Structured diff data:
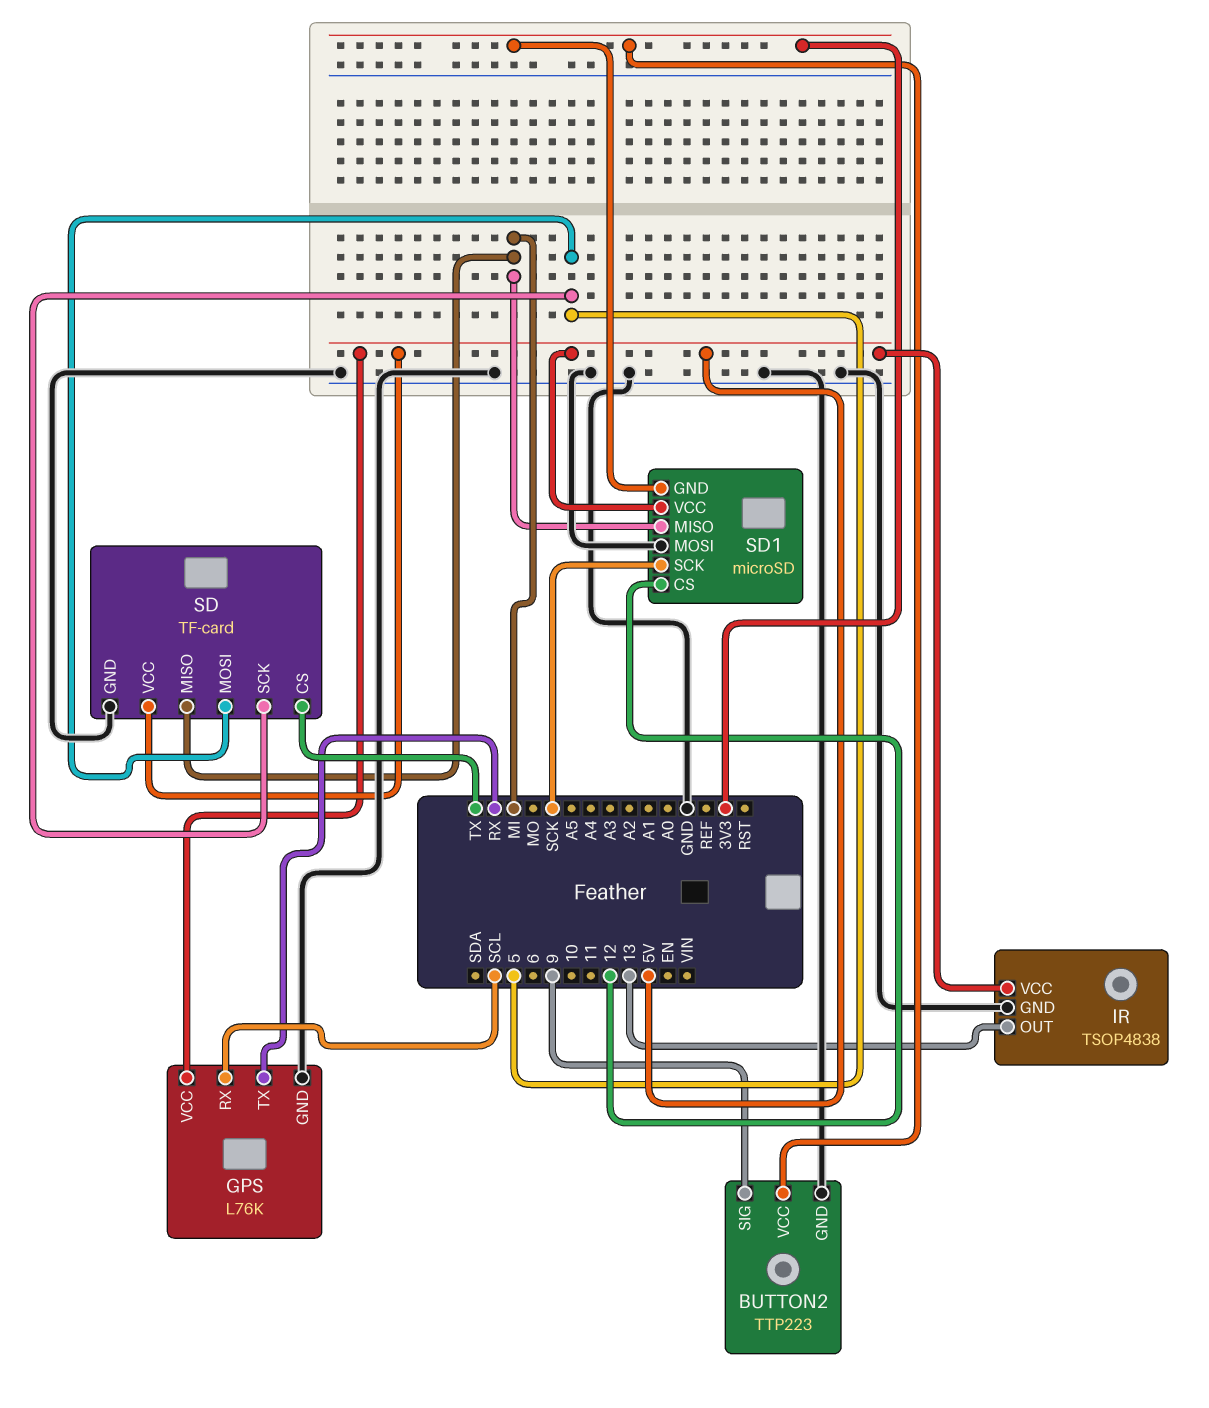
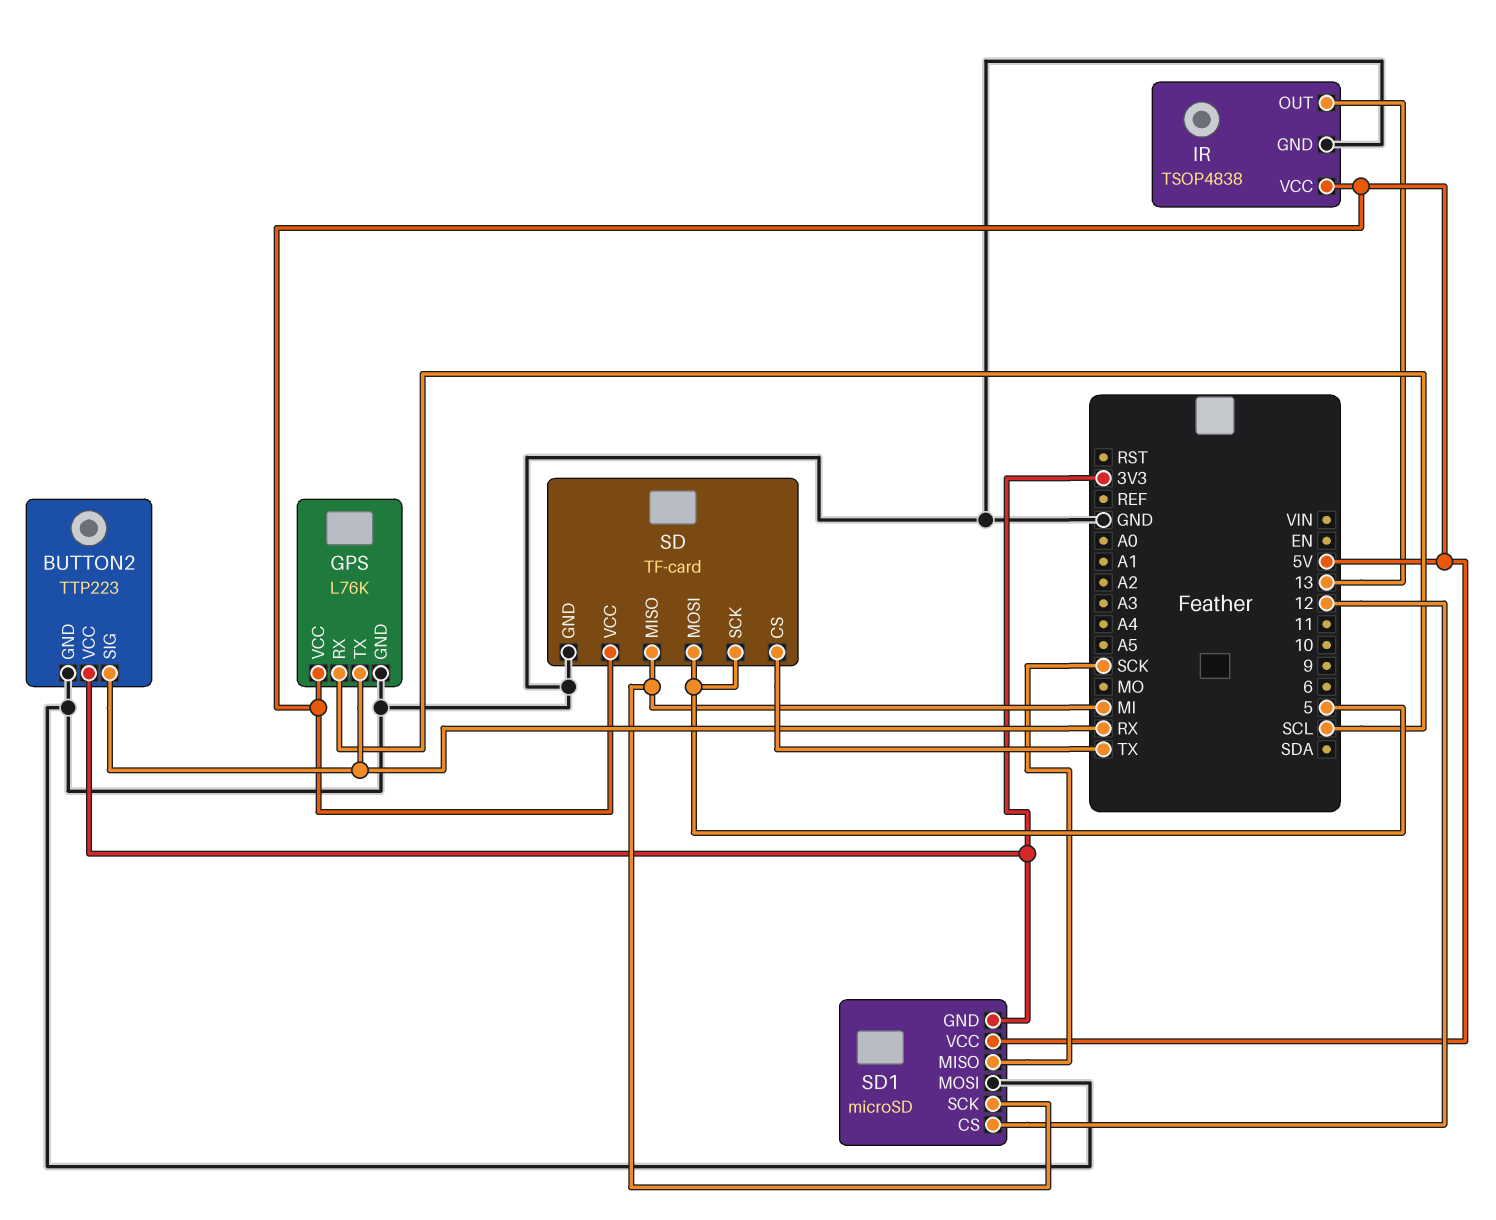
BUTTON2 pin SIG: 9 -> RX
SD1 pin MISO: MI -> SCK
SD1 pin SCK: SCK -> MI

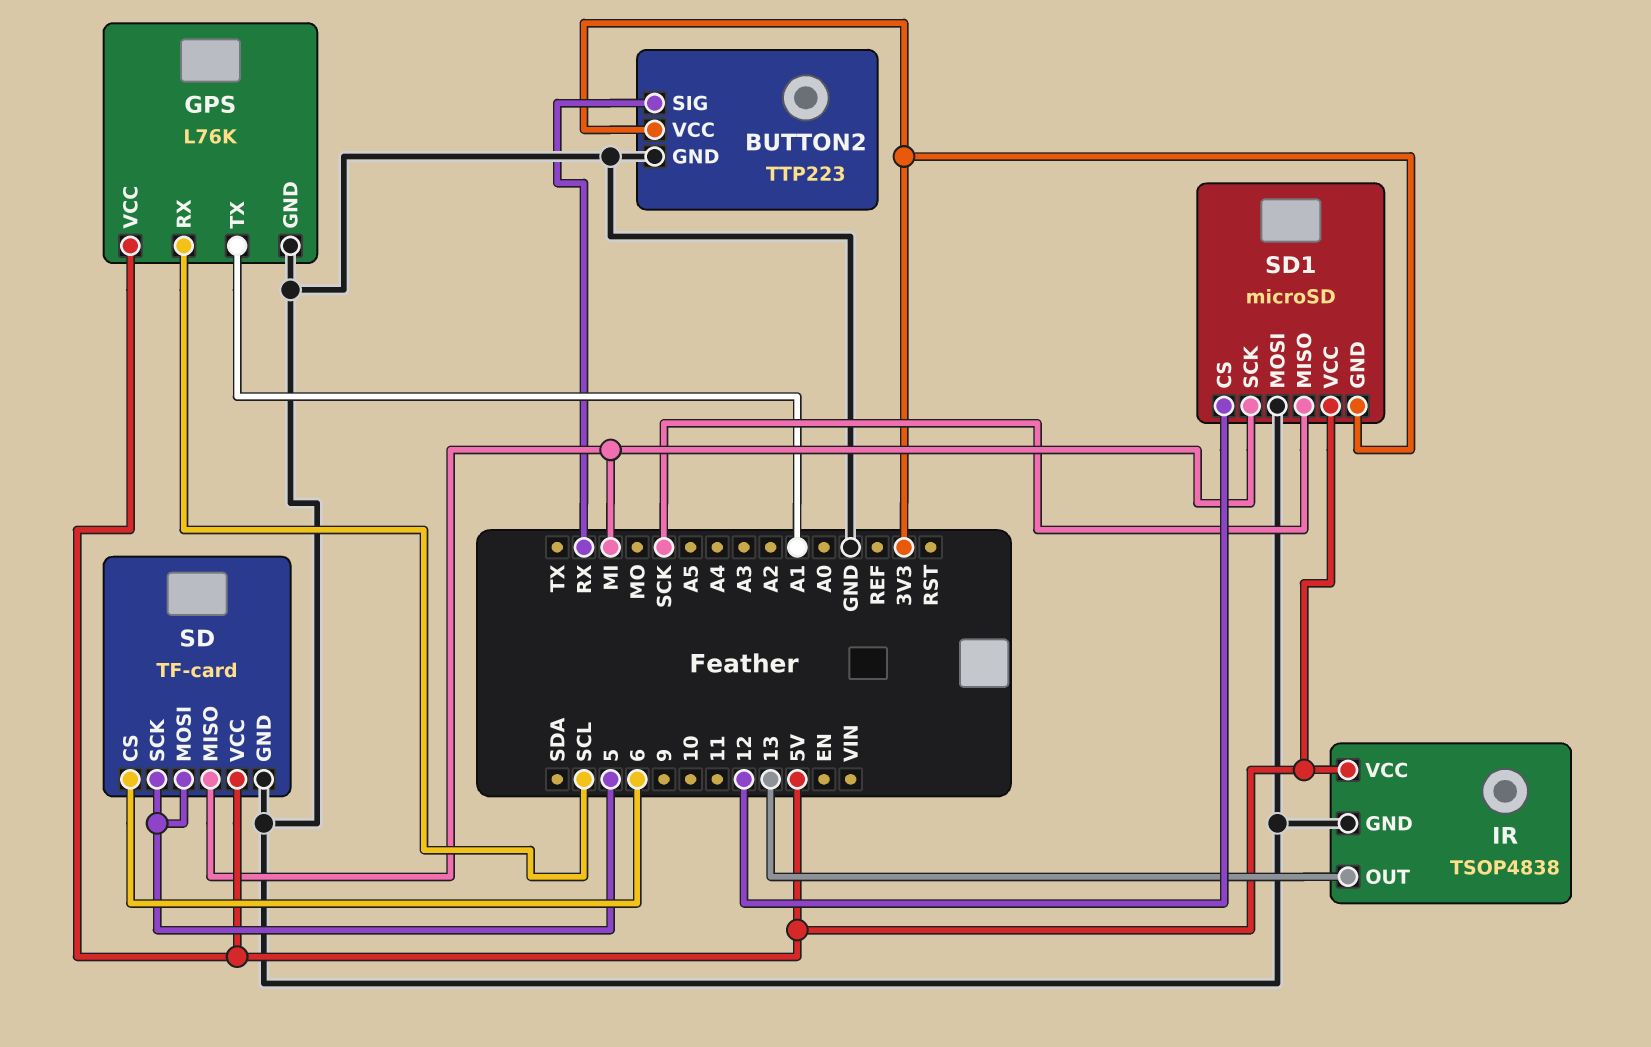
GPS pin TX: RX -> A1
SD pin CS: TX -> 6

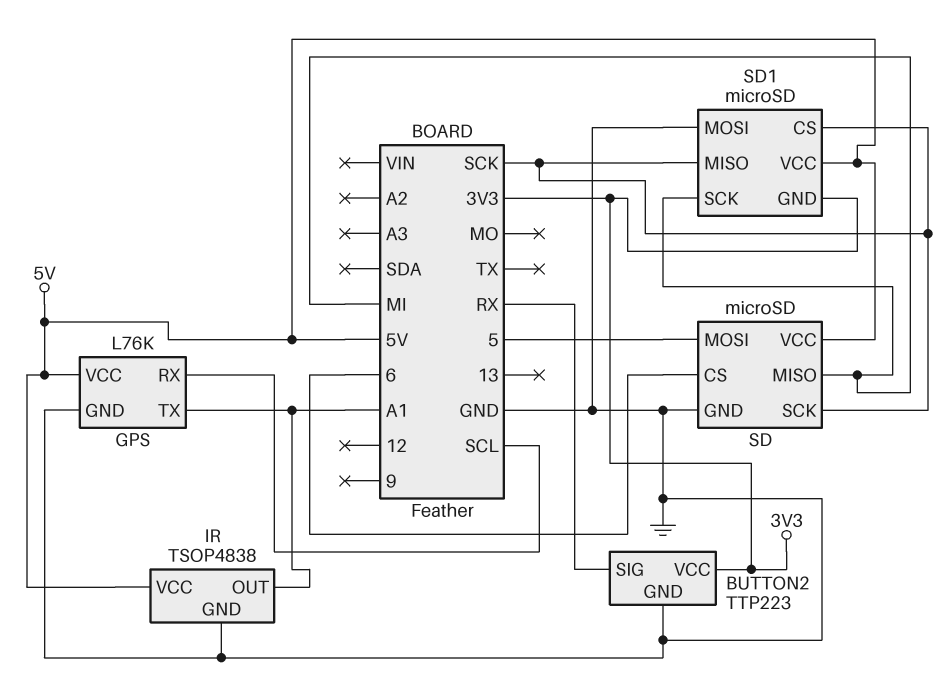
IR pin OUT: 13 -> A1
SD: TF-card -> microSD
SD pin SCK: 5 -> SCK
SD1 pin CS: 12 -> SCK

- [WHAT YOU ARE ASKED TO DO]
Nothing but an exact copy of the data above, minus its pictures, should appear in the response.

- [RESPONSE AREA]
BUTTON2 pin SIG: 9 -> RX
SD1 pin MISO: MI -> SCK
SD1 pin SCK: SCK -> MI

GPS pin TX: RX -> A1
SD pin CS: TX -> 6

IR pin OUT: 13 -> A1
SD: TF-card -> microSD
SD pin SCK: 5 -> SCK
SD1 pin CS: 12 -> SCK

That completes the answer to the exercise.